=== DATASET CONTENT ===

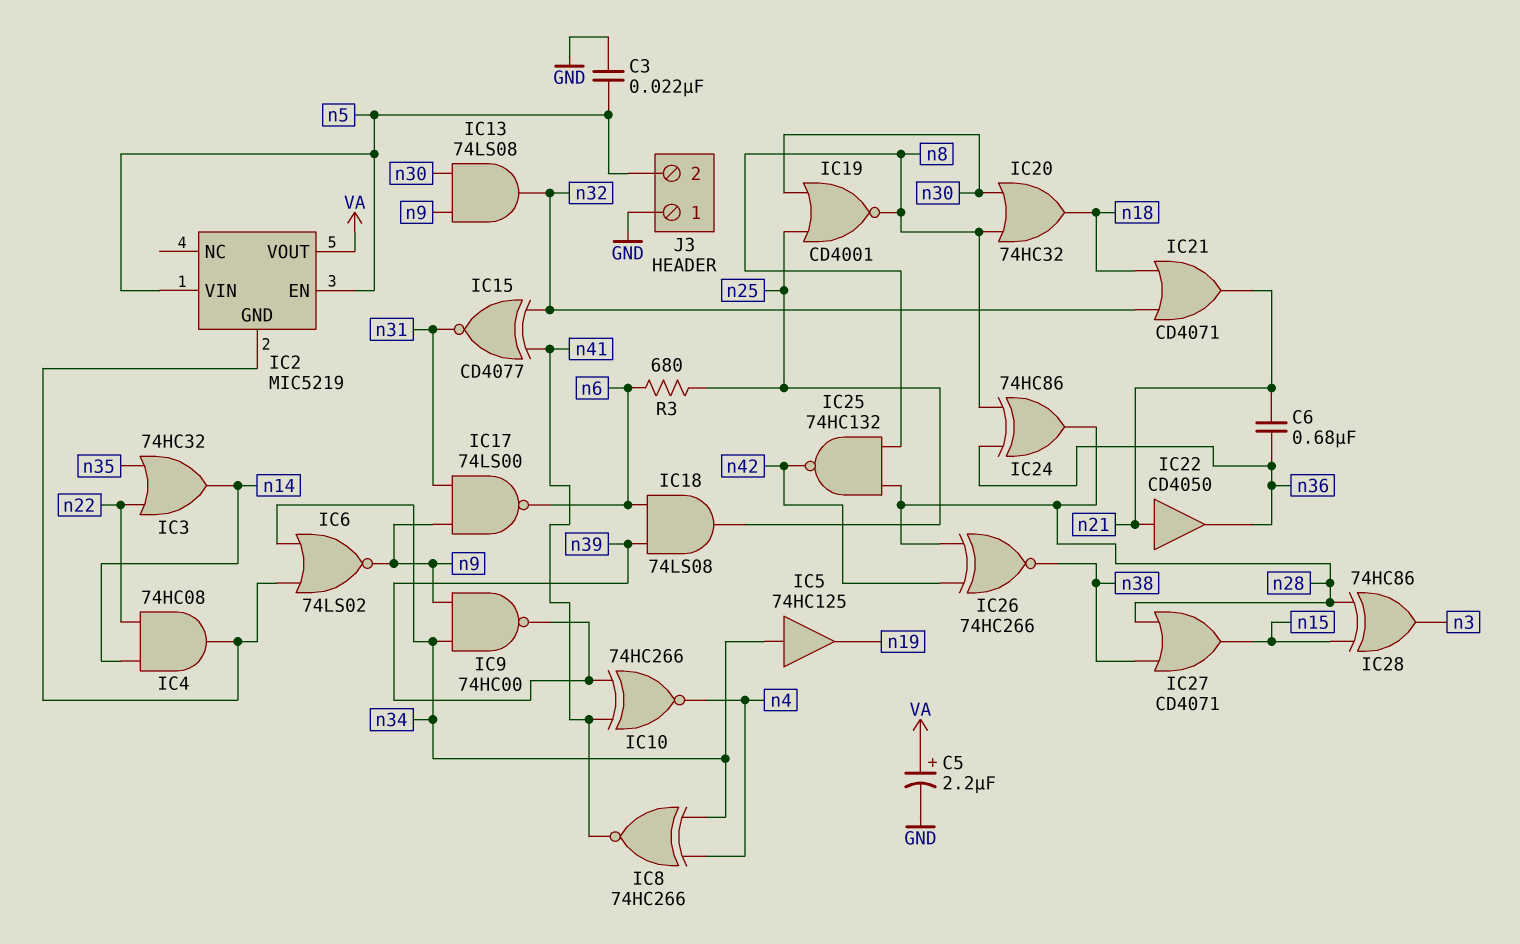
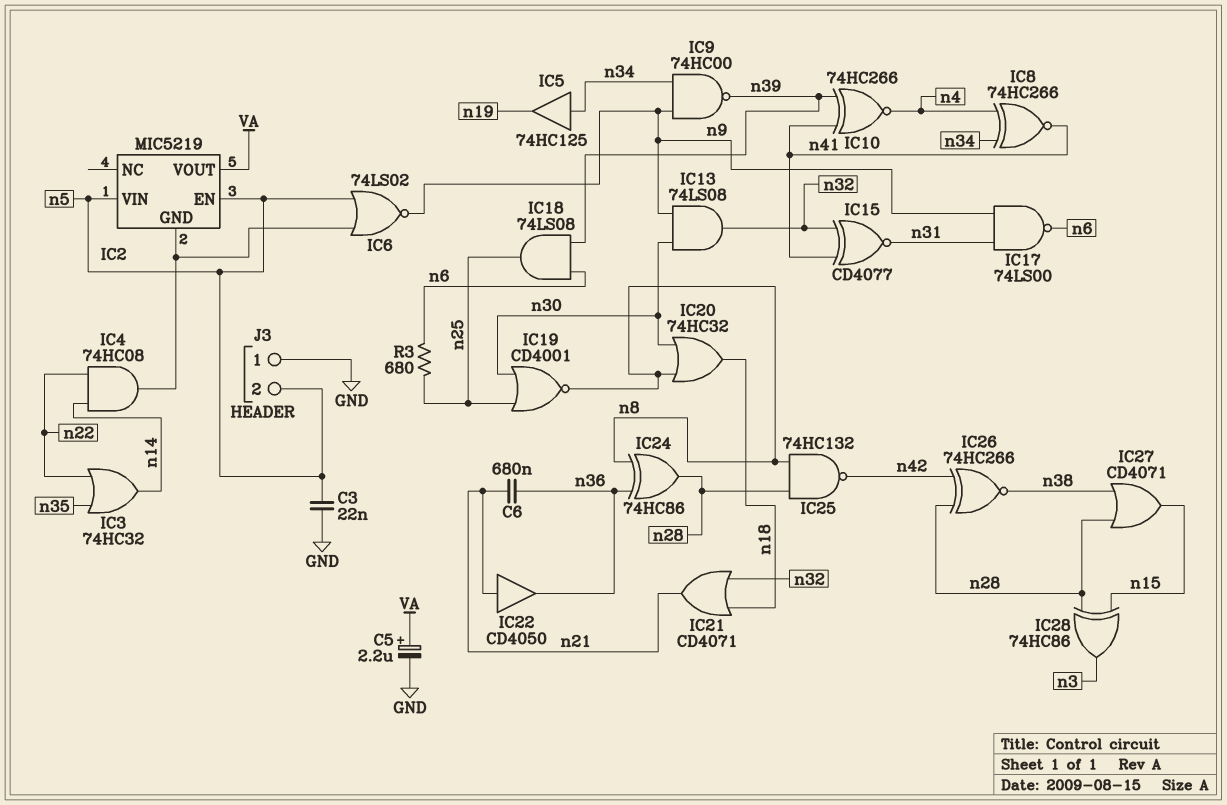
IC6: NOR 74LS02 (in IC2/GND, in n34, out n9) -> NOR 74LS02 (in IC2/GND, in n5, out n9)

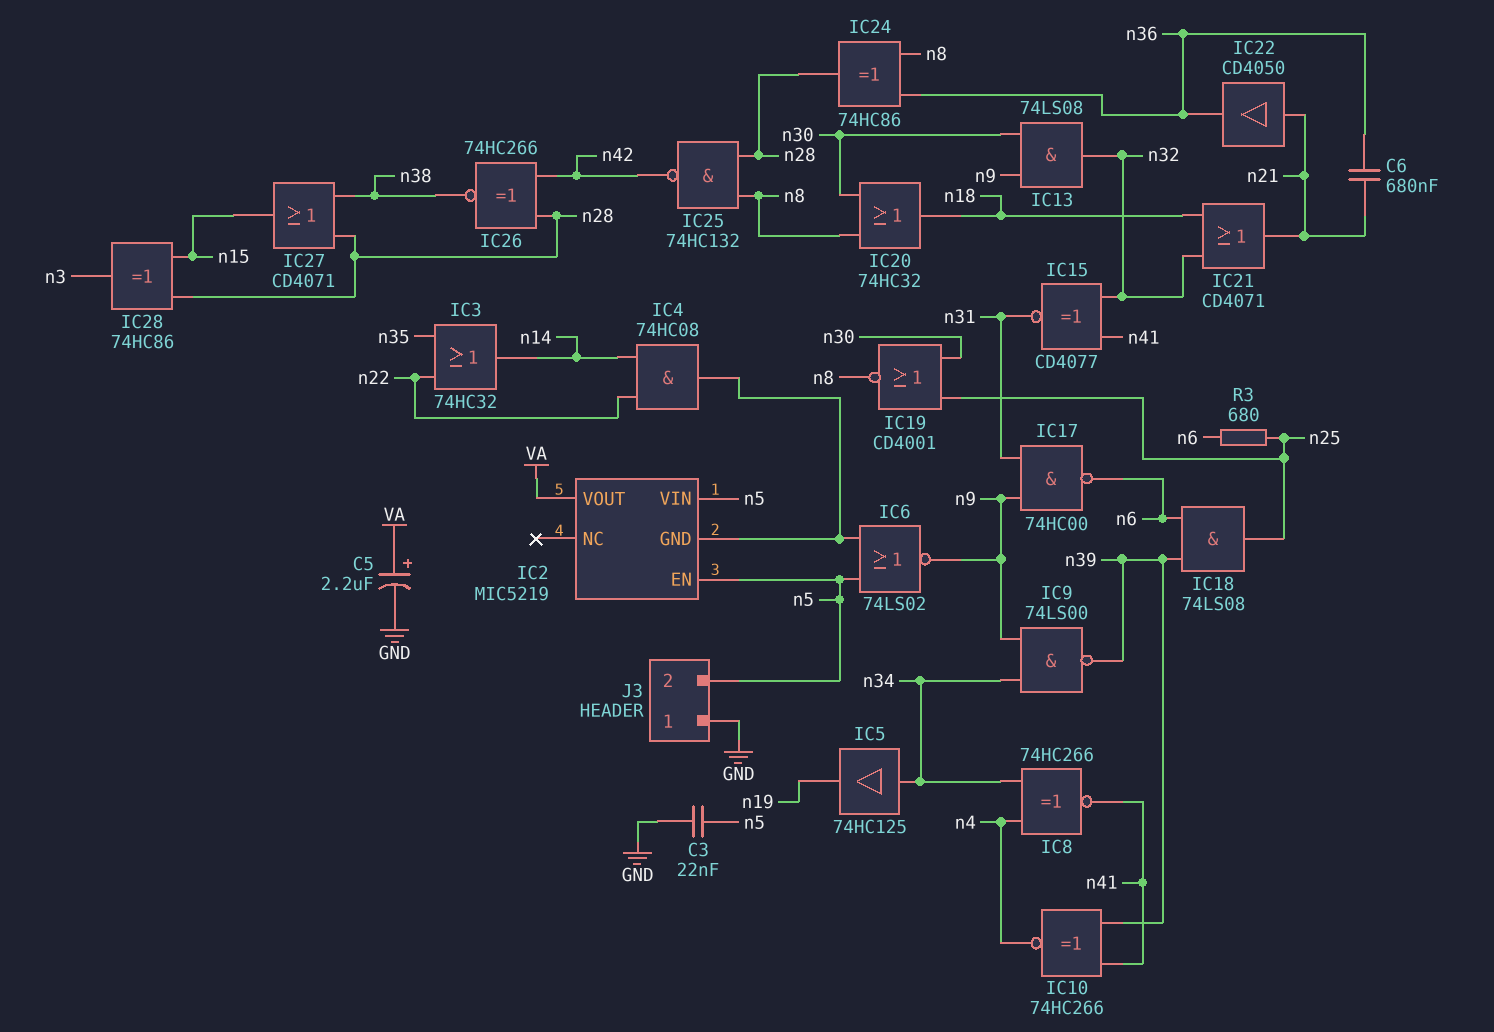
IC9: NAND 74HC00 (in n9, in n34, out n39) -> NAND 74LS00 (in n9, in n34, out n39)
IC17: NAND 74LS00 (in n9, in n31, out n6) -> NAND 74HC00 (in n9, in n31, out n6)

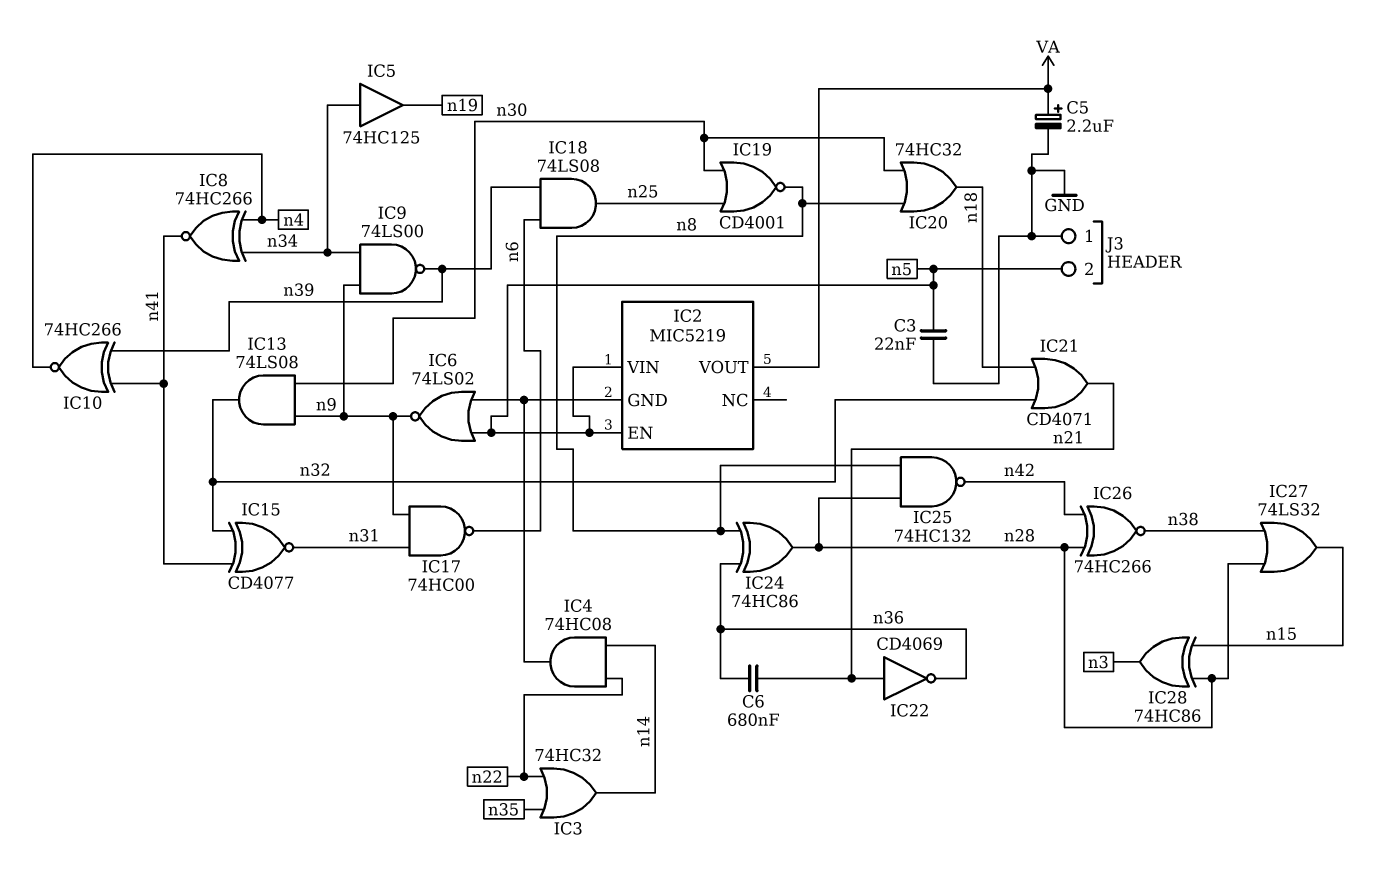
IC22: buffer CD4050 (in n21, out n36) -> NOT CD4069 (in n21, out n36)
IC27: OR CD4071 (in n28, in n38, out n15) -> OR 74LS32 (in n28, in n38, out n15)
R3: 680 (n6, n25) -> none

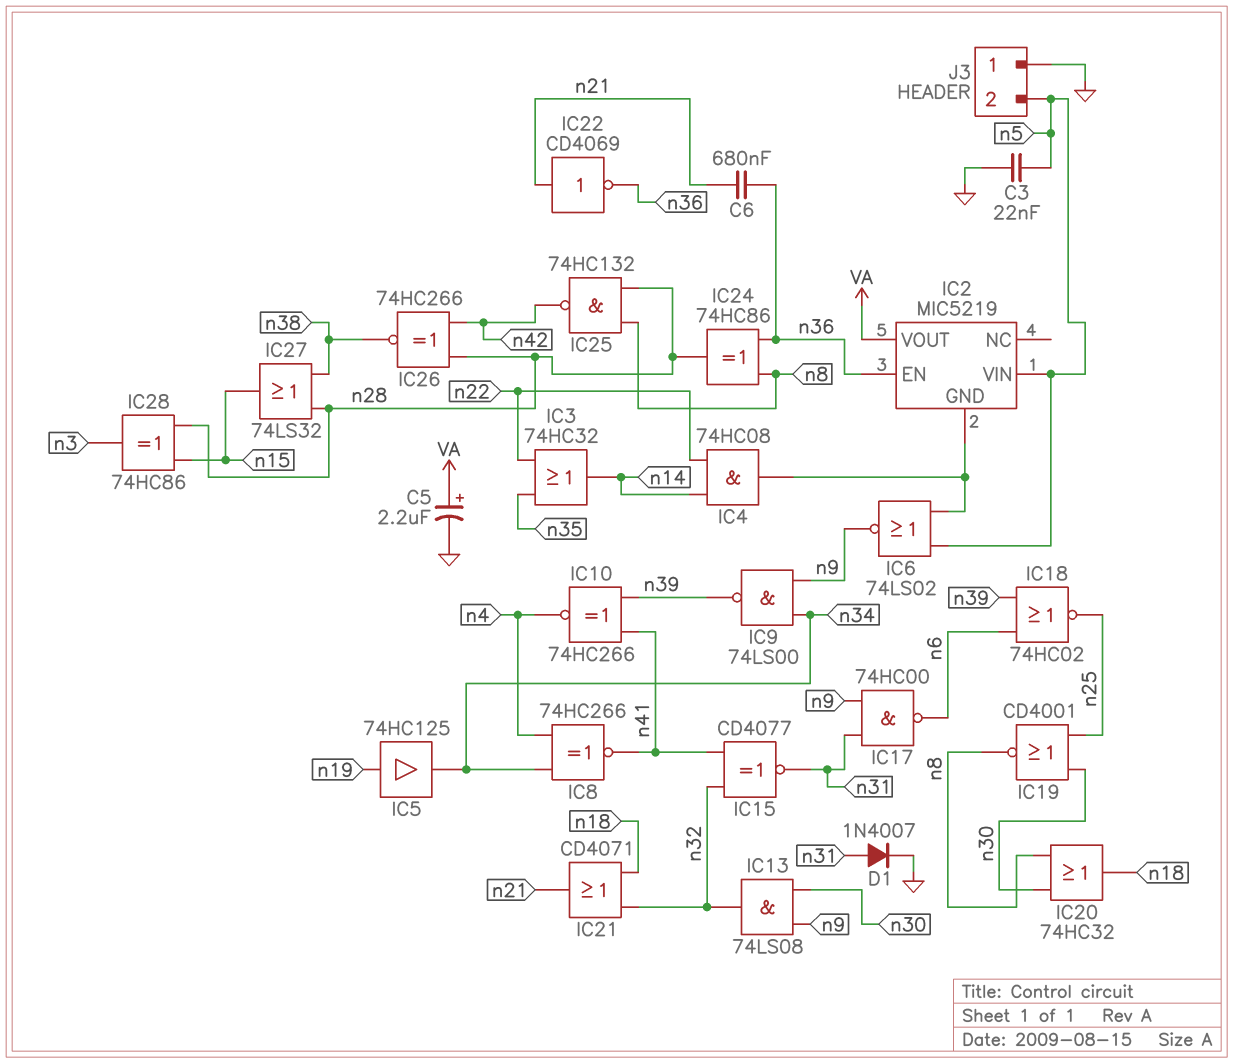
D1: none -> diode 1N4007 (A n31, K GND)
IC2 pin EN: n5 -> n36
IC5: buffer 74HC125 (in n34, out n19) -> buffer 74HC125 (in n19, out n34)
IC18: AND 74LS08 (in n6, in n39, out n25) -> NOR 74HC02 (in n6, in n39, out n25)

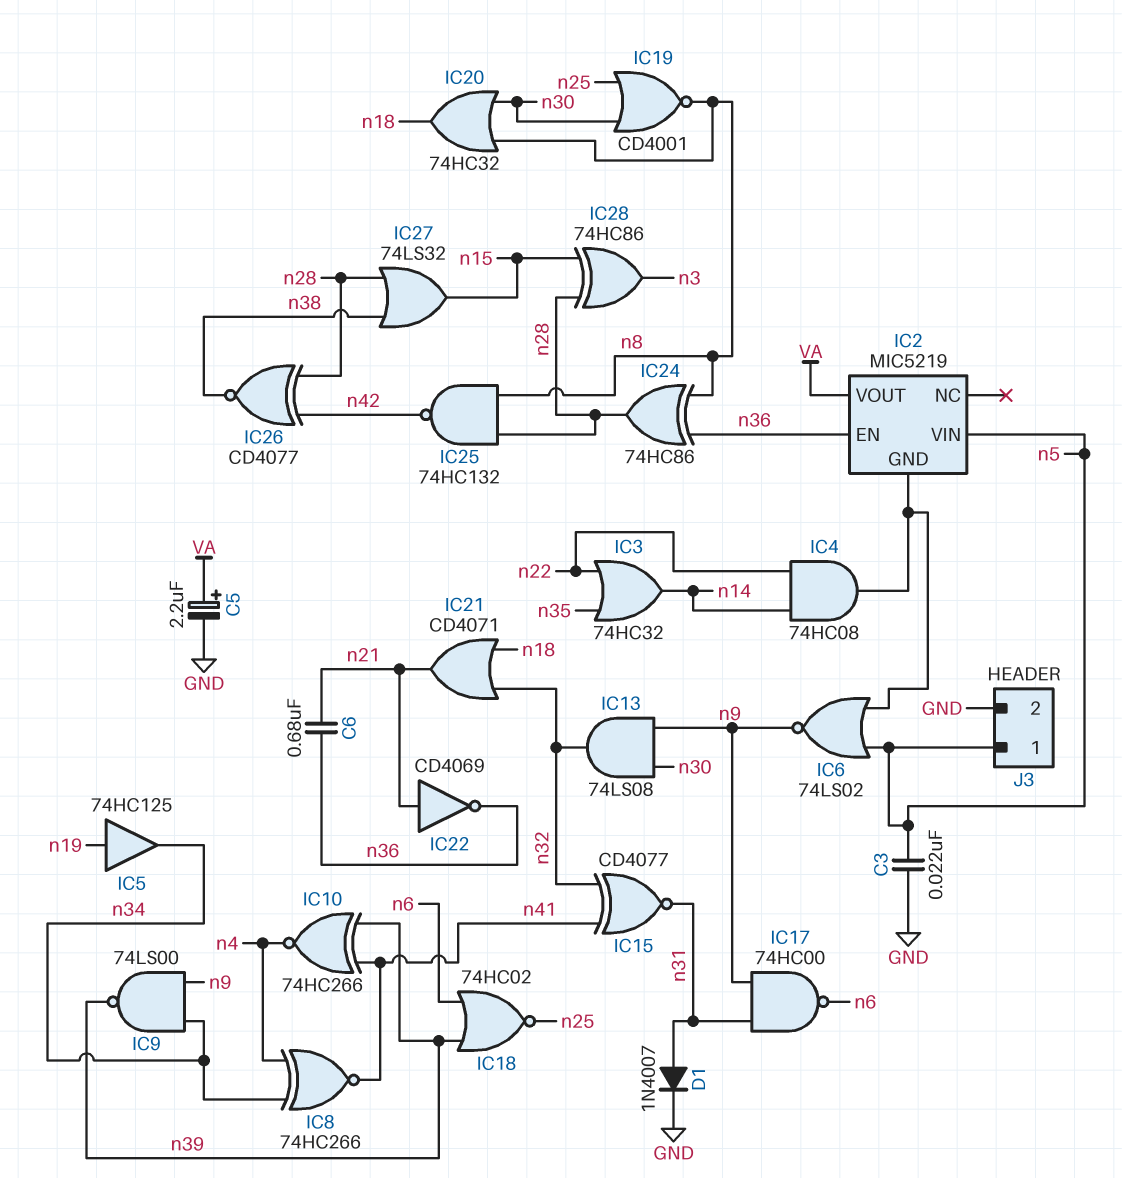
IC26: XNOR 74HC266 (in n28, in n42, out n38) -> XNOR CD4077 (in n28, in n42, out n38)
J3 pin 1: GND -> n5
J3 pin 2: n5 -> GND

===

-- TO DO --
Return verbatim every line from the line containing "IC18: AND 74LS08" to the last line of the entries above, inclusive, and leave out the pictures.

-- SOLUTION TO THIS TASK --
IC18: AND 74LS08 (in n6, in n39, out n25) -> NOR 74HC02 (in n6, in n39, out n25)

IC26: XNOR 74HC266 (in n28, in n42, out n38) -> XNOR CD4077 (in n28, in n42, out n38)
J3 pin 1: GND -> n5
J3 pin 2: n5 -> GND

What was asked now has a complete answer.